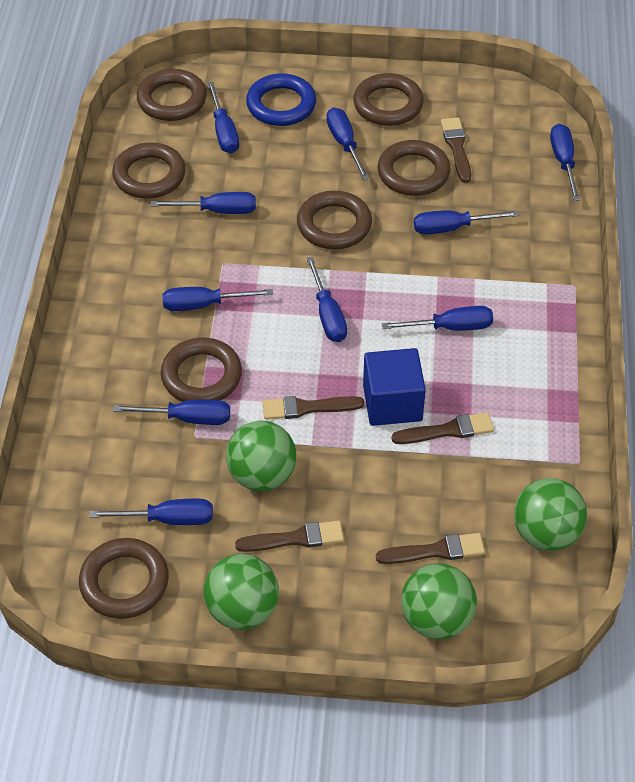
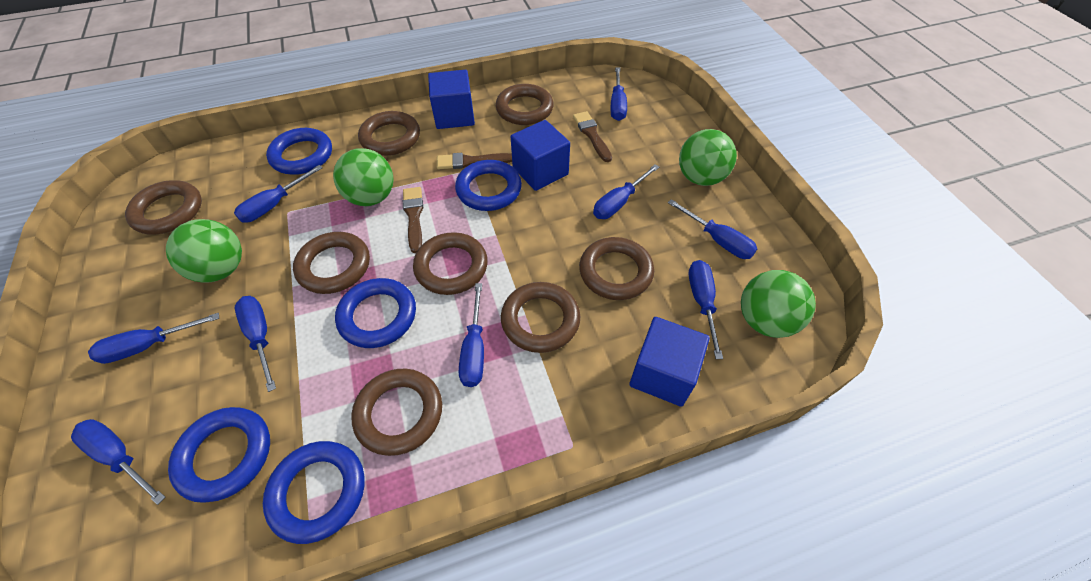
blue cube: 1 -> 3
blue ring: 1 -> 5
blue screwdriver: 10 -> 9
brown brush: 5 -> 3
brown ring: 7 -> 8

▬▬▬▬▬▬▬▬▬▬

What the task requires:
Please set down, with no changes, the line that contains "blue ring: 1 -> 5" and all the lines after it until the entries end; write nothing besides them.

Result of this exercise:
blue ring: 1 -> 5
blue screwdriver: 10 -> 9
brown brush: 5 -> 3
brown ring: 7 -> 8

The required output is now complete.